* Directions for this task
The result should be the lines from the one holding "blue brick B5:C5" to the final line of the records, retyped exactly.

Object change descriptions
_ _ _ _
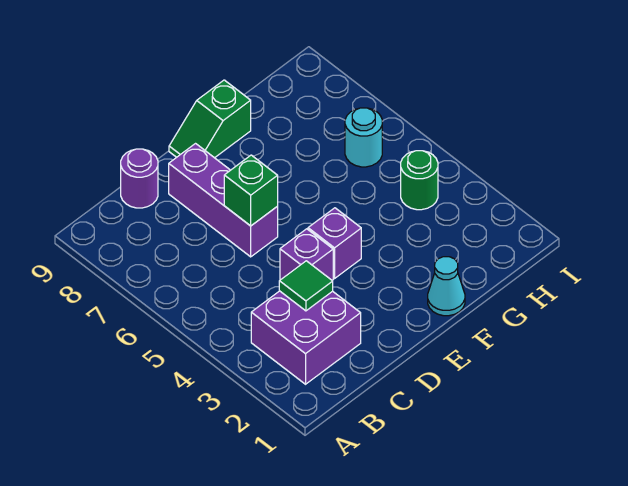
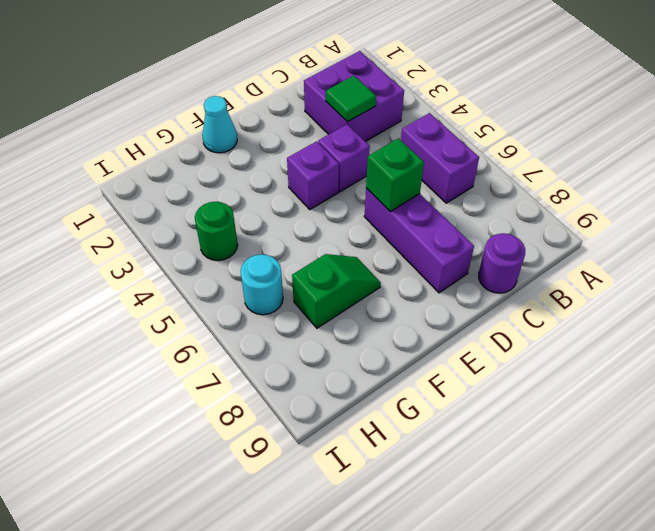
none -> purple brick B5:B6 level 1
green slope E9:F9 level 1 top F -> green slope F7:G7 level 1 top G

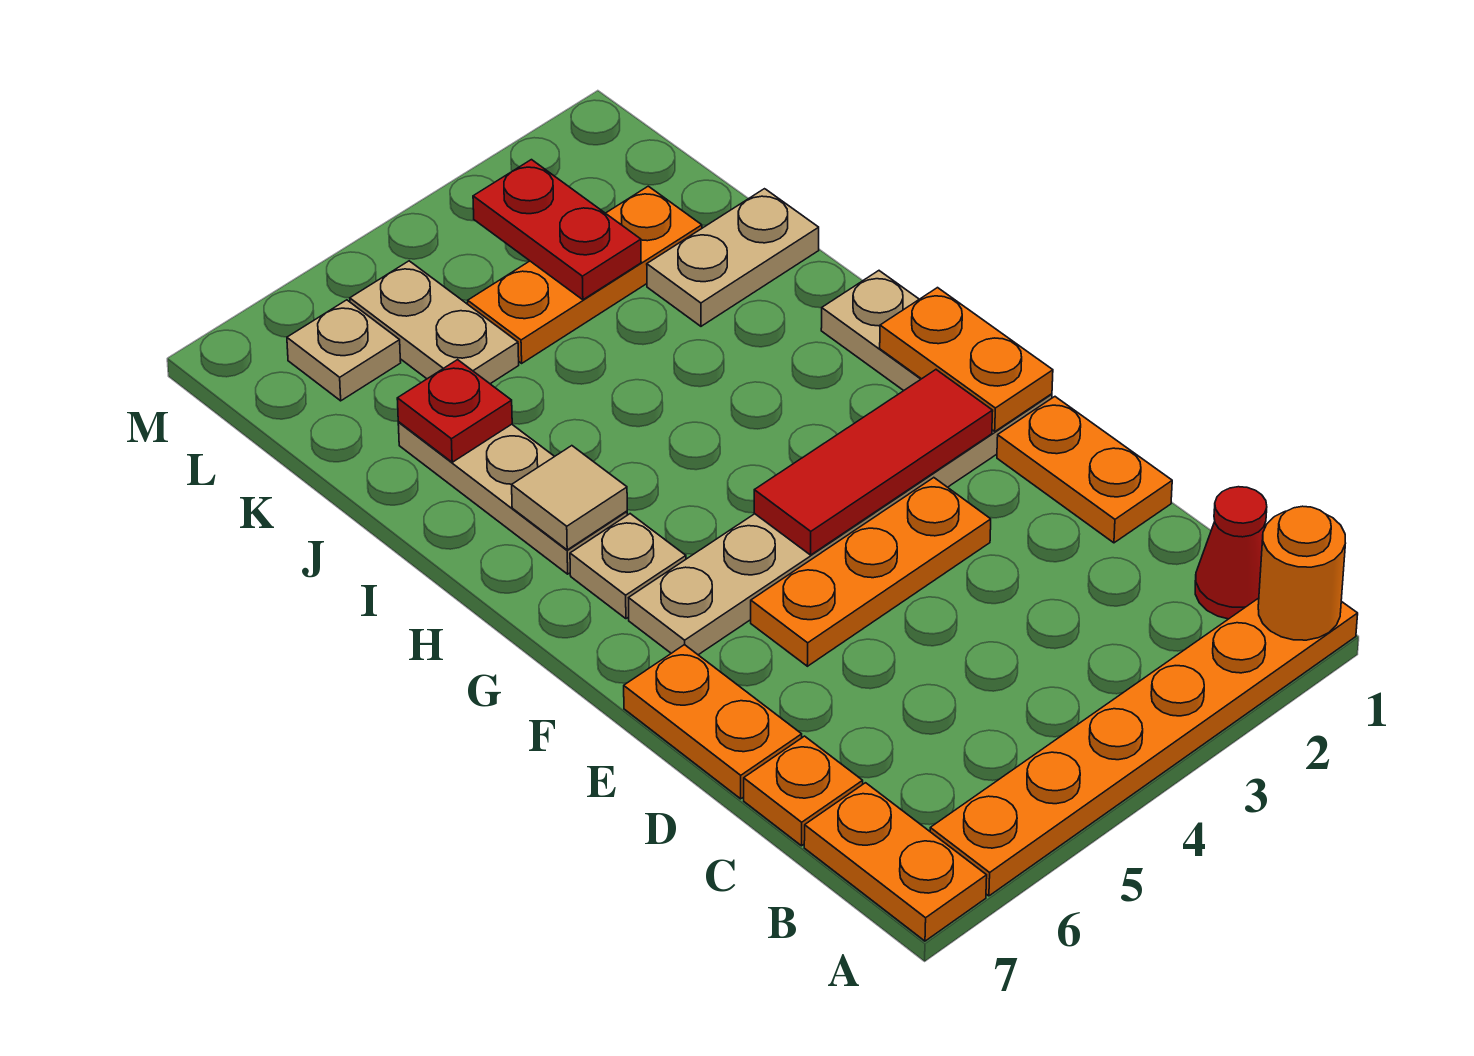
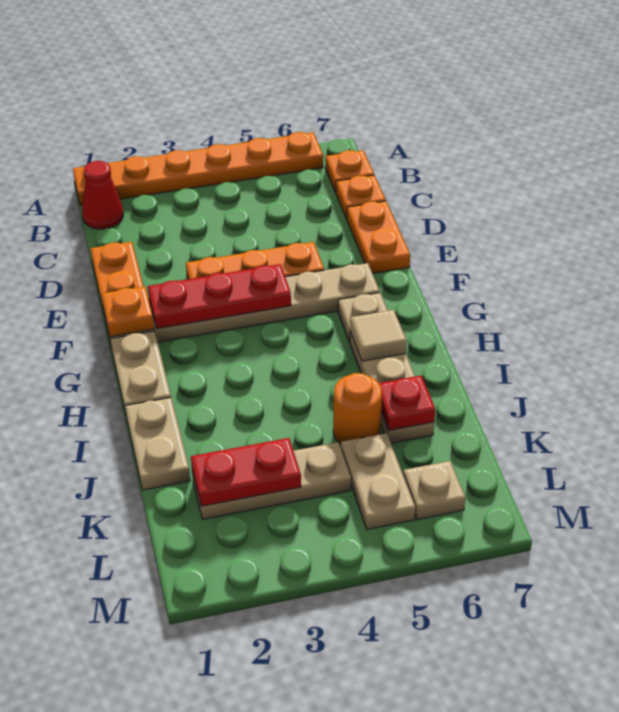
orange round brick A1 level 2 -> orange round brick J5 level 1
orange plate A7:B7 level 1 -> orange plate B7 level 1
orange plate F1:G1 level 2 -> orange plate F1 level 2
red tile F2:F4 level 2 -> red plate F2:F4 level 2
tan plate J1:J2 level 1 -> tan plate I1:J1 level 1
orange plate K2:K4 level 1 -> tan plate K2:K4 level 1
red plate K3:L3 level 2 -> red plate K2:K3 level 2

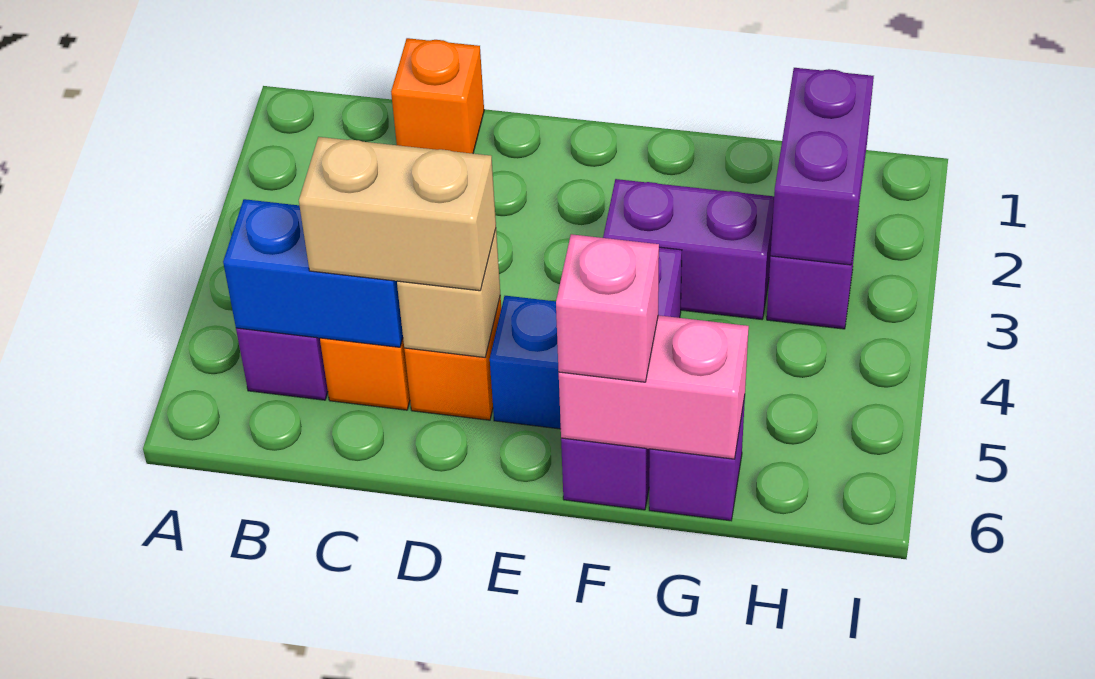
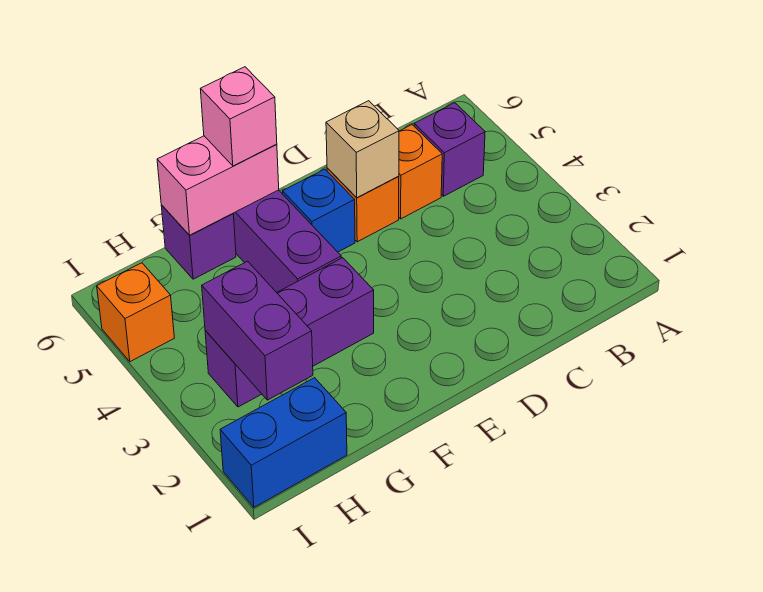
blue brick B5:C5 level 2 -> blue brick H1:I1 level 1
orange brick C1 level 1 -> orange brick I5 level 1
tan brick C5:D5 level 3 -> none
_ _ _ _
* Exercise answer
blue brick B5:C5 level 2 -> blue brick H1:I1 level 1
orange brick C1 level 1 -> orange brick I5 level 1
tan brick C5:D5 level 3 -> none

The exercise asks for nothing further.